(Stored dataset items)
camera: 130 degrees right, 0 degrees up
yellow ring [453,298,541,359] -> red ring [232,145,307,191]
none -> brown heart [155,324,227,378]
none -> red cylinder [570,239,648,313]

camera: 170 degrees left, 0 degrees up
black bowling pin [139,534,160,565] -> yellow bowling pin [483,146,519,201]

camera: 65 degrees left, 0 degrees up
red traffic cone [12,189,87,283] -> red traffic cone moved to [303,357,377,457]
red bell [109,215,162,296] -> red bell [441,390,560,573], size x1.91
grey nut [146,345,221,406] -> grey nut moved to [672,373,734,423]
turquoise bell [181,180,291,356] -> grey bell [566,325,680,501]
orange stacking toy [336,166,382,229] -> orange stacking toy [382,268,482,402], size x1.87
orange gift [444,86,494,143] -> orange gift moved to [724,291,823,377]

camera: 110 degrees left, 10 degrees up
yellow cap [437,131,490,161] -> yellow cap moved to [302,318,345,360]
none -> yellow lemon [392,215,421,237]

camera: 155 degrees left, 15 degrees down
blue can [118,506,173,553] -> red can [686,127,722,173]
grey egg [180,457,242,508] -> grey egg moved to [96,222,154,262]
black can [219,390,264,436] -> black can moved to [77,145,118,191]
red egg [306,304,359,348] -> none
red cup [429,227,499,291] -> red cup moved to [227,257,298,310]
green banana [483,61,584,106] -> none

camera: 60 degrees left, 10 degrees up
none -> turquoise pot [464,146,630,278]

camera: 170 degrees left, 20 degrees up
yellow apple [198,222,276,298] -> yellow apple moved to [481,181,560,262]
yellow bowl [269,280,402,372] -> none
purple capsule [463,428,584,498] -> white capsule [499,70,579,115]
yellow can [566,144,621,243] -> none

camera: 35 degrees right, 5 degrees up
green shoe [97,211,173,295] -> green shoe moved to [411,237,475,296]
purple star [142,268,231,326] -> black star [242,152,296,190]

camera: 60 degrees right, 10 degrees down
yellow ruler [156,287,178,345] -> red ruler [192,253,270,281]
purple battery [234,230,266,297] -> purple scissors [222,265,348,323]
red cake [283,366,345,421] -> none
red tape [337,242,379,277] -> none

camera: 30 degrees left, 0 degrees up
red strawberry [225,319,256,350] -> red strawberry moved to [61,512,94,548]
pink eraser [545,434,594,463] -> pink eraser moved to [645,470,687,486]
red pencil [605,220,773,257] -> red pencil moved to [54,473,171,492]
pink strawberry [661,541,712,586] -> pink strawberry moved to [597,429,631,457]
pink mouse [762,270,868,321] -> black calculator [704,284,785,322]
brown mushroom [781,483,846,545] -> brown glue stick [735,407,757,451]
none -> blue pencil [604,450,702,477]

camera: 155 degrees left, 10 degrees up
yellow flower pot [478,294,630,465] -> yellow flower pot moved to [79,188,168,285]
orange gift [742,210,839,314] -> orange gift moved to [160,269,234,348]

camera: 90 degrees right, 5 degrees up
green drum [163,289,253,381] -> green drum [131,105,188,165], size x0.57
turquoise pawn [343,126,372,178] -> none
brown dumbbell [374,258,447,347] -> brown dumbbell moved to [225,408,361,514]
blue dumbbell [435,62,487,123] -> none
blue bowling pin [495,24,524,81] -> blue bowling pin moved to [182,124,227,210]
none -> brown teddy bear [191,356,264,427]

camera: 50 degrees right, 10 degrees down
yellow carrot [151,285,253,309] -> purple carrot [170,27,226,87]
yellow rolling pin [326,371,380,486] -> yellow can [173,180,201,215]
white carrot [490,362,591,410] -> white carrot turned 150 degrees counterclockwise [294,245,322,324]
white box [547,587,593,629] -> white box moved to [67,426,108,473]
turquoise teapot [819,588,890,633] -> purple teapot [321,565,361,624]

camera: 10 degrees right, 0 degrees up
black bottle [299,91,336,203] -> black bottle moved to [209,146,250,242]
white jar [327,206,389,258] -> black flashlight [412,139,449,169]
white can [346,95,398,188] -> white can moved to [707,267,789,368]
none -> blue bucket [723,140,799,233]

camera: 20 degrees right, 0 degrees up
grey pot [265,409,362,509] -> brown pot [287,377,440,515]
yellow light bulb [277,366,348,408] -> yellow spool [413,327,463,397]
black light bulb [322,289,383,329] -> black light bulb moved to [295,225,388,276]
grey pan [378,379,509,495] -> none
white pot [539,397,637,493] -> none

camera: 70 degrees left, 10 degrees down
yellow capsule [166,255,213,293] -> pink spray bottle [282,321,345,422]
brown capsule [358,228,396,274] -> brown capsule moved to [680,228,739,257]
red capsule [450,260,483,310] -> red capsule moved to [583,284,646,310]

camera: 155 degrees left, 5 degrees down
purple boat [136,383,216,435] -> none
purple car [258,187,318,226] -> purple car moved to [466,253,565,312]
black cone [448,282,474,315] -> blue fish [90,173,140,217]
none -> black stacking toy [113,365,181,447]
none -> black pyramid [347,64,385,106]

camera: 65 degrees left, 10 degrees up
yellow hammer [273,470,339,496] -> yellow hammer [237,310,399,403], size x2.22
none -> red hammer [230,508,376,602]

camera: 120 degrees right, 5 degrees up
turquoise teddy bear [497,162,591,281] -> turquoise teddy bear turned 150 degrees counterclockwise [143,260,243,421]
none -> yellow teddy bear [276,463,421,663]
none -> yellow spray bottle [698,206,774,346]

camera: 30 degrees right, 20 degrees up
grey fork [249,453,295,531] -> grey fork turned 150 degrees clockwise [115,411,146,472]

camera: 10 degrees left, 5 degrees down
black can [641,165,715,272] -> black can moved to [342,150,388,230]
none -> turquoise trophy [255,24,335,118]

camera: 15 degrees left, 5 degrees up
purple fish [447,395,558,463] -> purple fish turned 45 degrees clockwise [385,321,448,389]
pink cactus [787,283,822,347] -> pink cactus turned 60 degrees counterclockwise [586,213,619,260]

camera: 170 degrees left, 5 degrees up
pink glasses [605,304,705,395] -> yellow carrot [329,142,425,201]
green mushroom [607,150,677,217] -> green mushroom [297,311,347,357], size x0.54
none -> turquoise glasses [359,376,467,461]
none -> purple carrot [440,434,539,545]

EXERCISE DIRECTIONS - Among the entries above, the line containing "yellow flower pot [478,294,630,465]", the line containing "camera: 70 degrees left, 10 degrees down", and all lines between them are to be restated word for word; nothing else belongs in the reply.

TASK RESULT -
yellow flower pot [478,294,630,465] -> yellow flower pot moved to [79,188,168,285]
orange gift [742,210,839,314] -> orange gift moved to [160,269,234,348]

camera: 90 degrees right, 5 degrees up
green drum [163,289,253,381] -> green drum [131,105,188,165], size x0.57
turquoise pawn [343,126,372,178] -> none
brown dumbbell [374,258,447,347] -> brown dumbbell moved to [225,408,361,514]
blue dumbbell [435,62,487,123] -> none
blue bowling pin [495,24,524,81] -> blue bowling pin moved to [182,124,227,210]
none -> brown teddy bear [191,356,264,427]

camera: 50 degrees right, 10 degrees down
yellow carrot [151,285,253,309] -> purple carrot [170,27,226,87]
yellow rolling pin [326,371,380,486] -> yellow can [173,180,201,215]
white carrot [490,362,591,410] -> white carrot turned 150 degrees counterclockwise [294,245,322,324]
white box [547,587,593,629] -> white box moved to [67,426,108,473]
turquoise teapot [819,588,890,633] -> purple teapot [321,565,361,624]

camera: 10 degrees right, 0 degrees up
black bottle [299,91,336,203] -> black bottle moved to [209,146,250,242]
white jar [327,206,389,258] -> black flashlight [412,139,449,169]
white can [346,95,398,188] -> white can moved to [707,267,789,368]
none -> blue bucket [723,140,799,233]

camera: 20 degrees right, 0 degrees up
grey pot [265,409,362,509] -> brown pot [287,377,440,515]
yellow light bulb [277,366,348,408] -> yellow spool [413,327,463,397]
black light bulb [322,289,383,329] -> black light bulb moved to [295,225,388,276]
grey pan [378,379,509,495] -> none
white pot [539,397,637,493] -> none

camera: 70 degrees left, 10 degrees down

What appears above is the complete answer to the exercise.